━━ DATA EXCERPTS

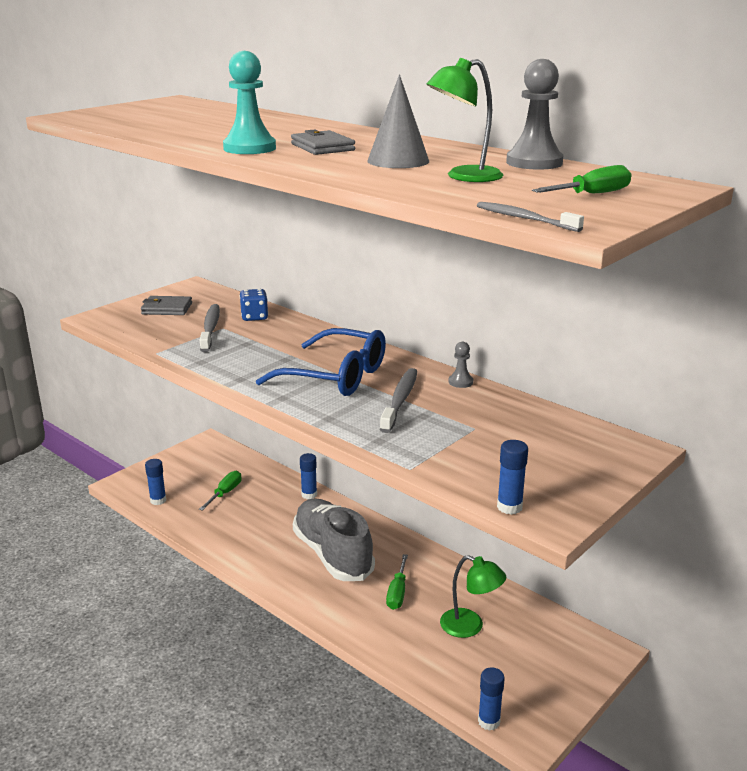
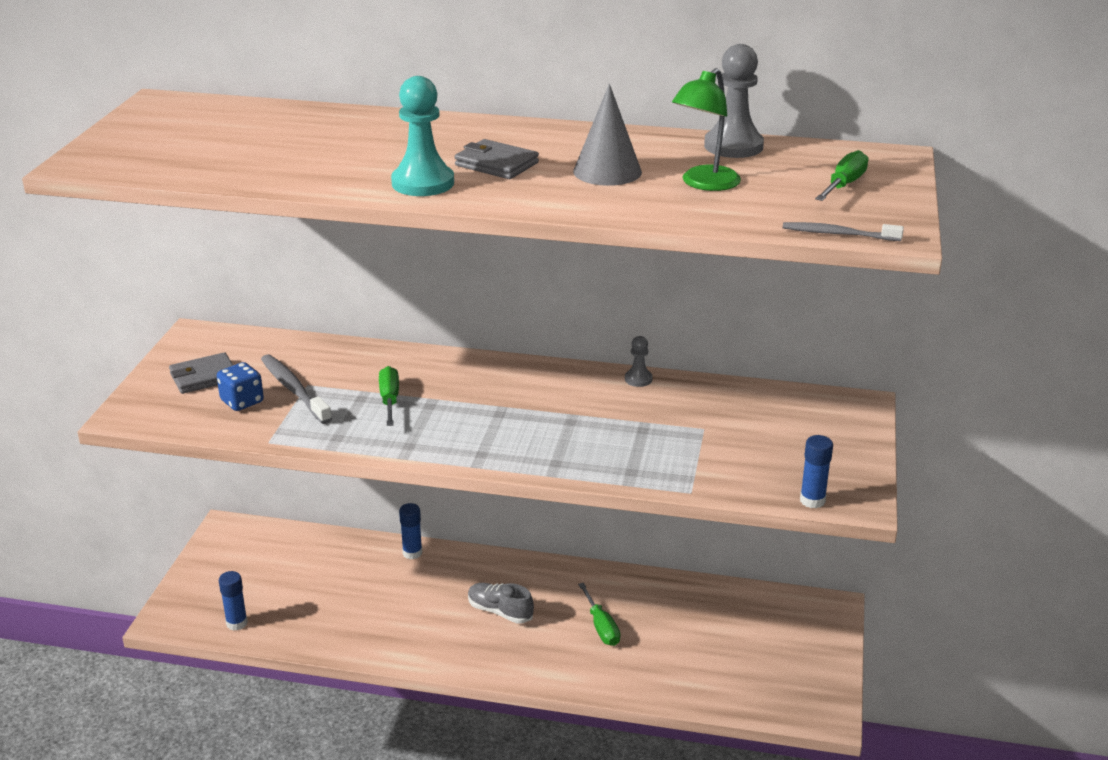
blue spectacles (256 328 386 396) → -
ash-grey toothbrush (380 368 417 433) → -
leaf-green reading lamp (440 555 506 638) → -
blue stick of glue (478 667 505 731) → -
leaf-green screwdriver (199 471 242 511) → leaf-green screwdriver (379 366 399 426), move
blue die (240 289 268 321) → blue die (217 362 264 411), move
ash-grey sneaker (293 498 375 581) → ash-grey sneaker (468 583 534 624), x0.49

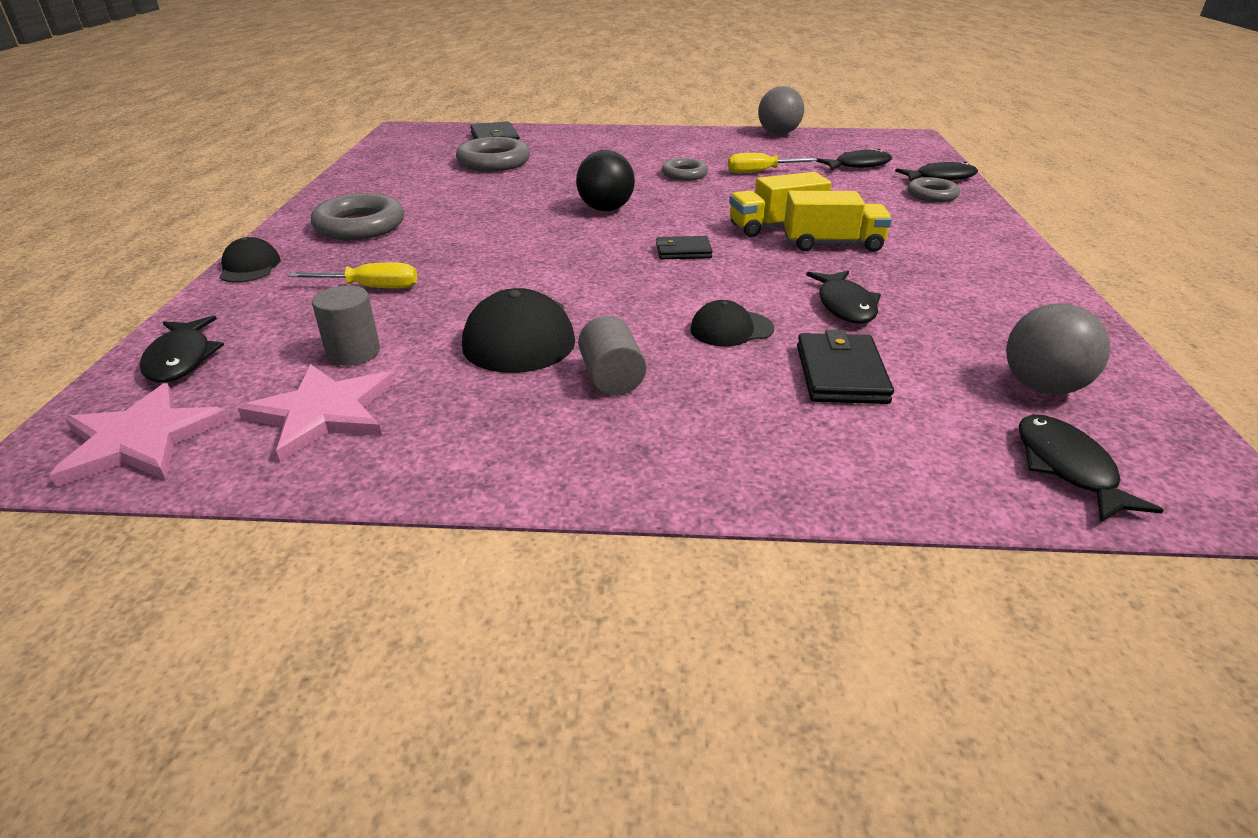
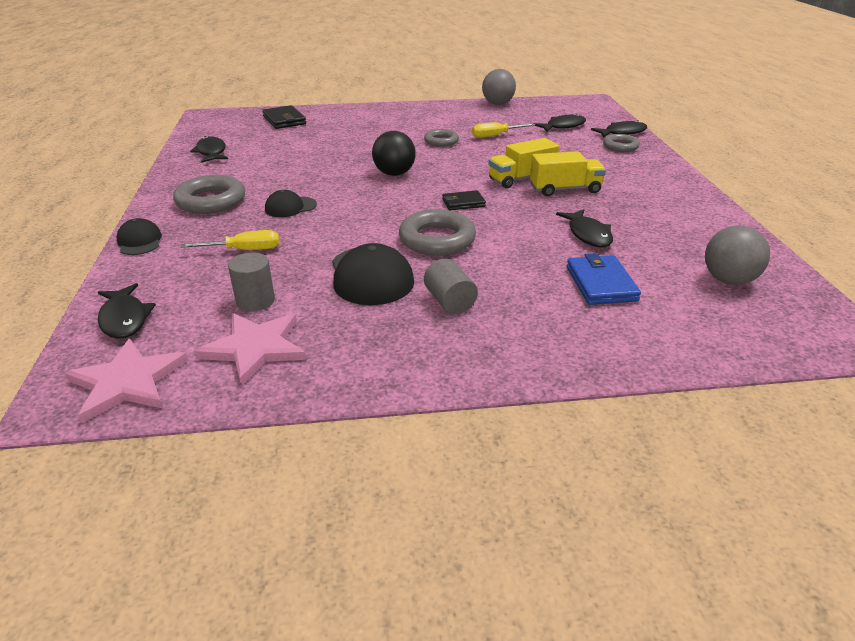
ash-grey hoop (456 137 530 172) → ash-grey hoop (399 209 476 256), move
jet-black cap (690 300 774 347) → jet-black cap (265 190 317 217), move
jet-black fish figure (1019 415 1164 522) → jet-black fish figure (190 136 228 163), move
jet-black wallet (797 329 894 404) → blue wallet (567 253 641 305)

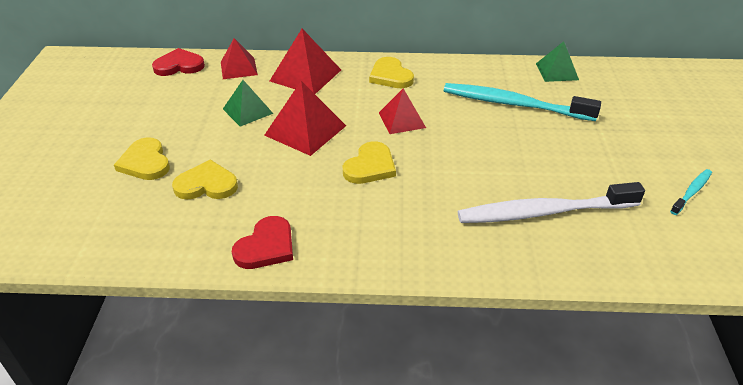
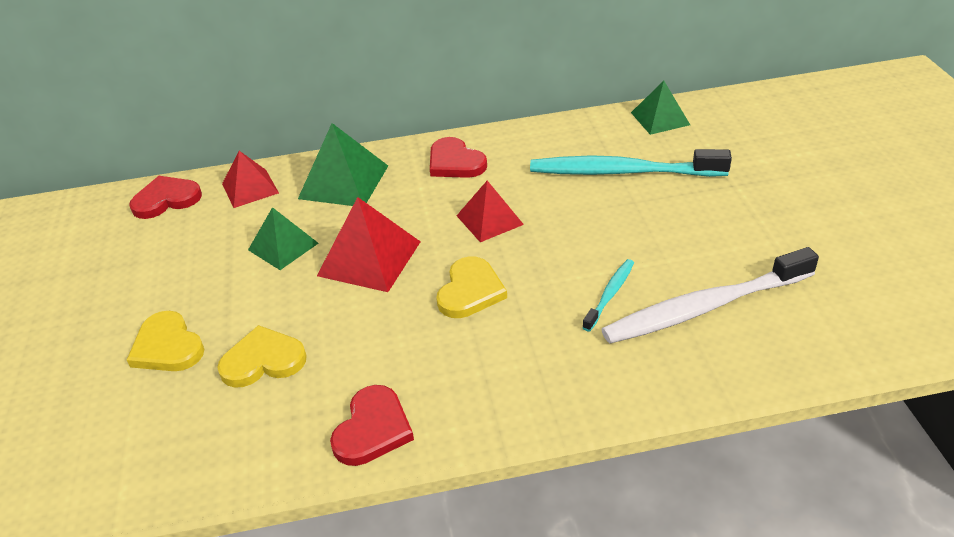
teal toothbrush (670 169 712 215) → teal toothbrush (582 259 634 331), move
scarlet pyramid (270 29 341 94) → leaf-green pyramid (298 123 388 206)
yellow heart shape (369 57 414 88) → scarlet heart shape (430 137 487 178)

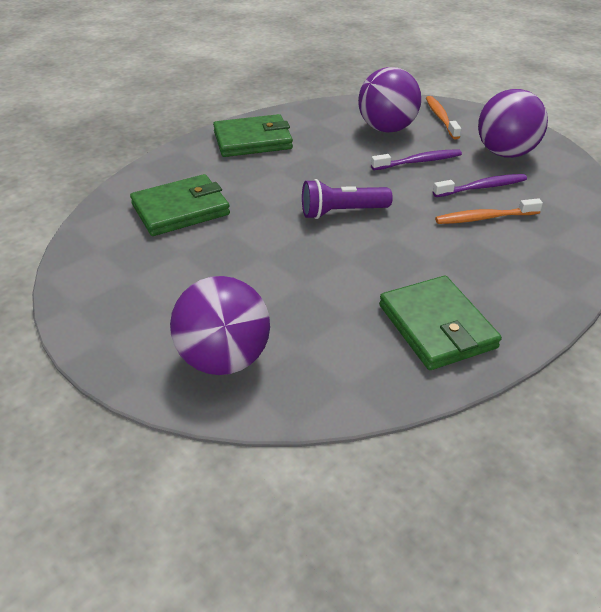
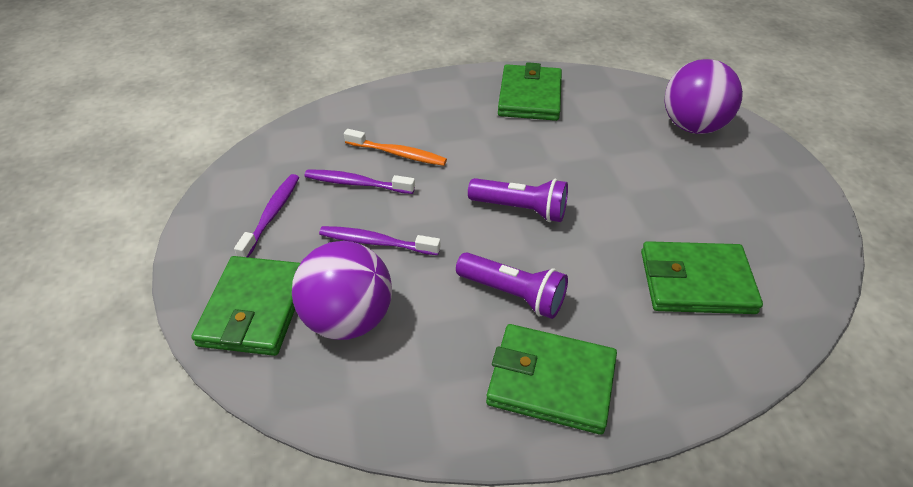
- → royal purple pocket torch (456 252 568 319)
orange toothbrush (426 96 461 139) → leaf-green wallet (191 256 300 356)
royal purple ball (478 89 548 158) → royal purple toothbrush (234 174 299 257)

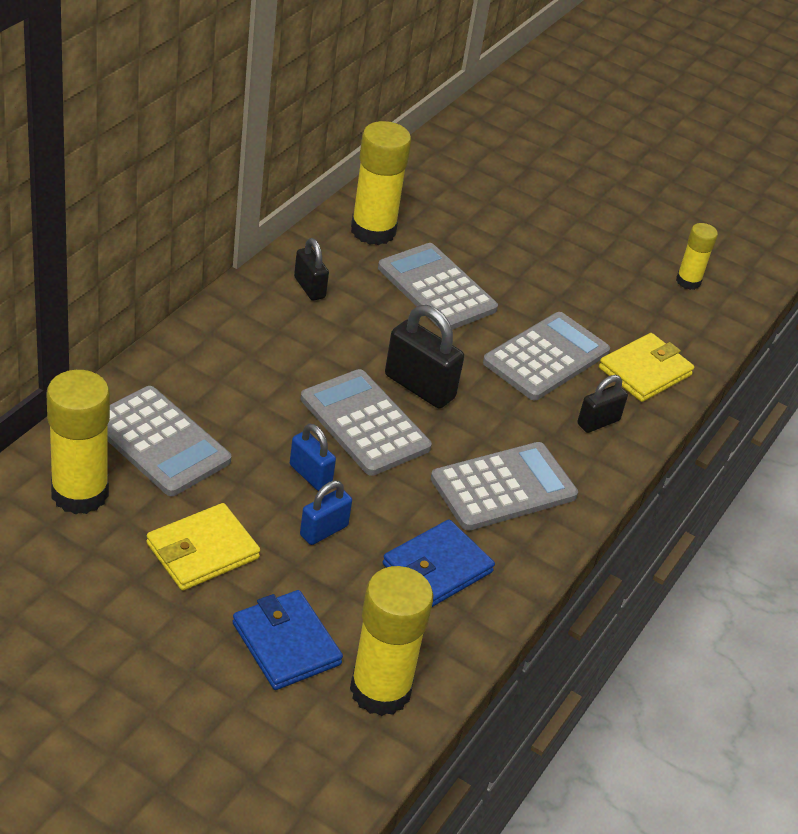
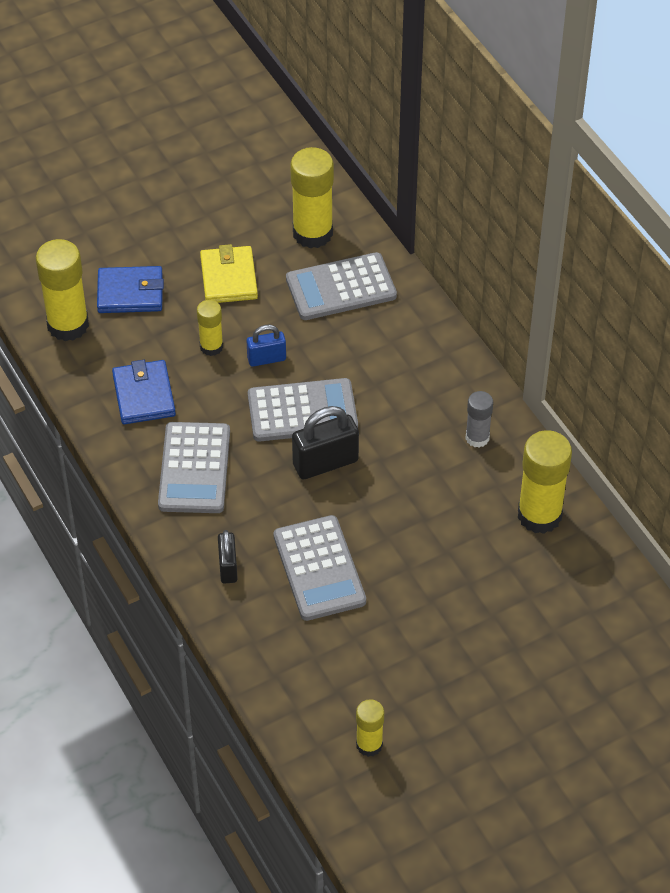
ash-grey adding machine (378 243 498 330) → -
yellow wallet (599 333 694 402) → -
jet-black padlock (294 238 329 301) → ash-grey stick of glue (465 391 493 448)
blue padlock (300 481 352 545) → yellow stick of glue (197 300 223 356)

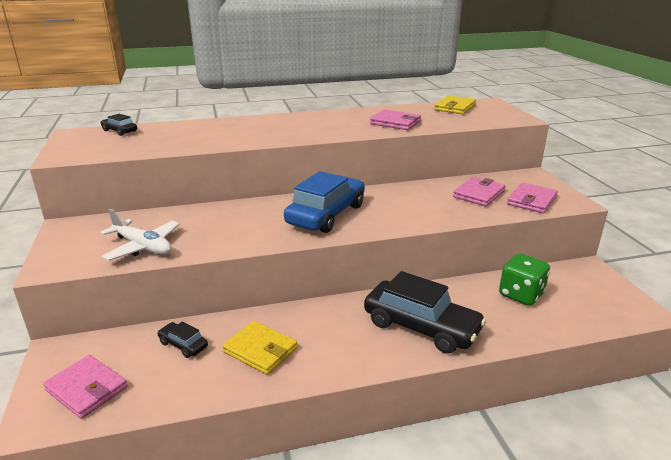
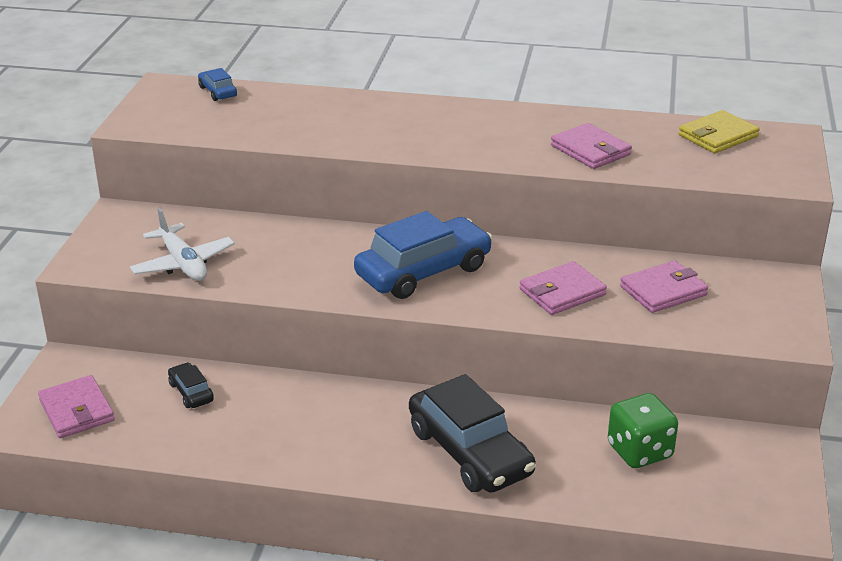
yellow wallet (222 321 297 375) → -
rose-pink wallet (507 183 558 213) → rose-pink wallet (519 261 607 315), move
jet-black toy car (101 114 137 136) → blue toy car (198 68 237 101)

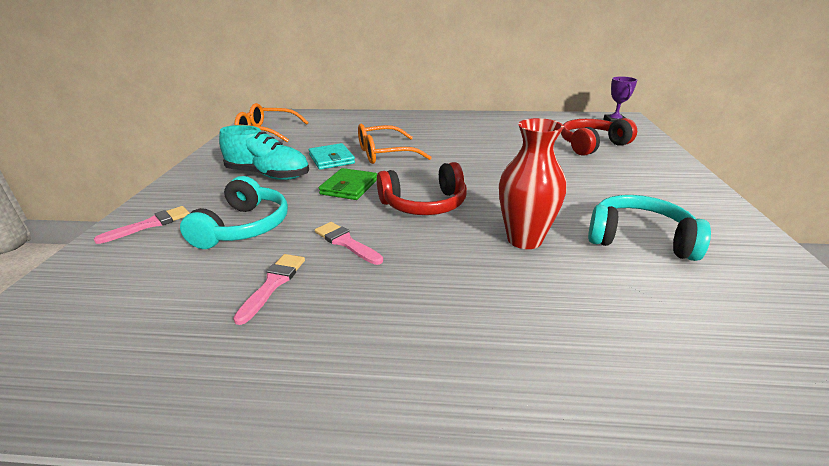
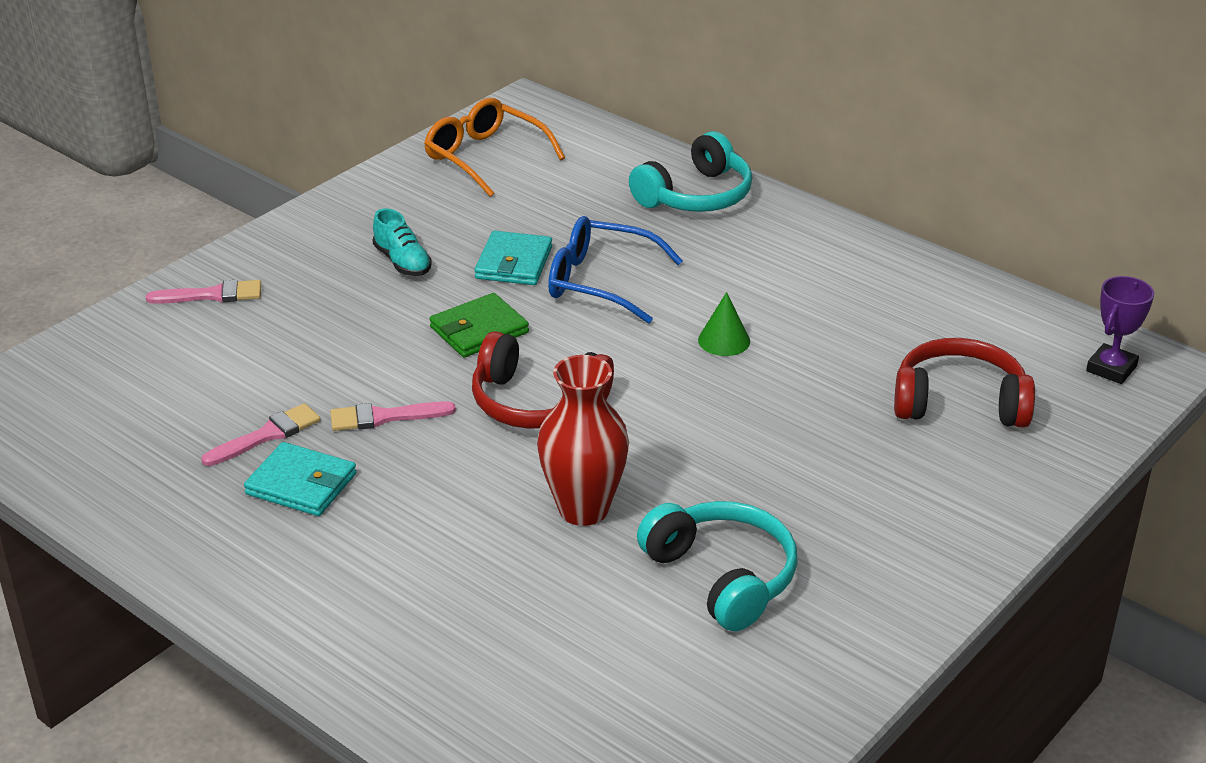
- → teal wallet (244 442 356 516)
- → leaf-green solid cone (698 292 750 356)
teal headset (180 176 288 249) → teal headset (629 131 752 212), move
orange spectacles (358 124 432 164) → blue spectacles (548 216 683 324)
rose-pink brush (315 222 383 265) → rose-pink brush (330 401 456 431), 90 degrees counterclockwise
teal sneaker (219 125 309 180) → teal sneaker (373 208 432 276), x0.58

━━━━

The records above need to be copied exactly, with the pictures left out.

blue spectacles (256 328 386 396) → -
ash-grey toothbrush (380 368 417 433) → -
leaf-green reading lamp (440 555 506 638) → -
blue stick of glue (478 667 505 731) → -
leaf-green screwdriver (199 471 242 511) → leaf-green screwdriver (379 366 399 426), move
blue die (240 289 268 321) → blue die (217 362 264 411), move
ash-grey sneaker (293 498 375 581) → ash-grey sneaker (468 583 534 624), x0.49

ash-grey hoop (456 137 530 172) → ash-grey hoop (399 209 476 256), move
jet-black cap (690 300 774 347) → jet-black cap (265 190 317 217), move
jet-black fish figure (1019 415 1164 522) → jet-black fish figure (190 136 228 163), move
jet-black wallet (797 329 894 404) → blue wallet (567 253 641 305)

teal toothbrush (670 169 712 215) → teal toothbrush (582 259 634 331), move
scarlet pyramid (270 29 341 94) → leaf-green pyramid (298 123 388 206)
yellow heart shape (369 57 414 88) → scarlet heart shape (430 137 487 178)

- → royal purple pocket torch (456 252 568 319)
orange toothbrush (426 96 461 139) → leaf-green wallet (191 256 300 356)
royal purple ball (478 89 548 158) → royal purple toothbrush (234 174 299 257)

ash-grey adding machine (378 243 498 330) → -
yellow wallet (599 333 694 402) → -
jet-black padlock (294 238 329 301) → ash-grey stick of glue (465 391 493 448)
blue padlock (300 481 352 545) → yellow stick of glue (197 300 223 356)

yellow wallet (222 321 297 375) → -
rose-pink wallet (507 183 558 213) → rose-pink wallet (519 261 607 315), move
jet-black toy car (101 114 137 136) → blue toy car (198 68 237 101)

- → teal wallet (244 442 356 516)
- → leaf-green solid cone (698 292 750 356)
teal headset (180 176 288 249) → teal headset (629 131 752 212), move
orange spectacles (358 124 432 164) → blue spectacles (548 216 683 324)
rose-pink brush (315 222 383 265) → rose-pink brush (330 401 456 431), 90 degrees counterclockwise
teal sneaker (219 125 309 180) → teal sneaker (373 208 432 276), x0.58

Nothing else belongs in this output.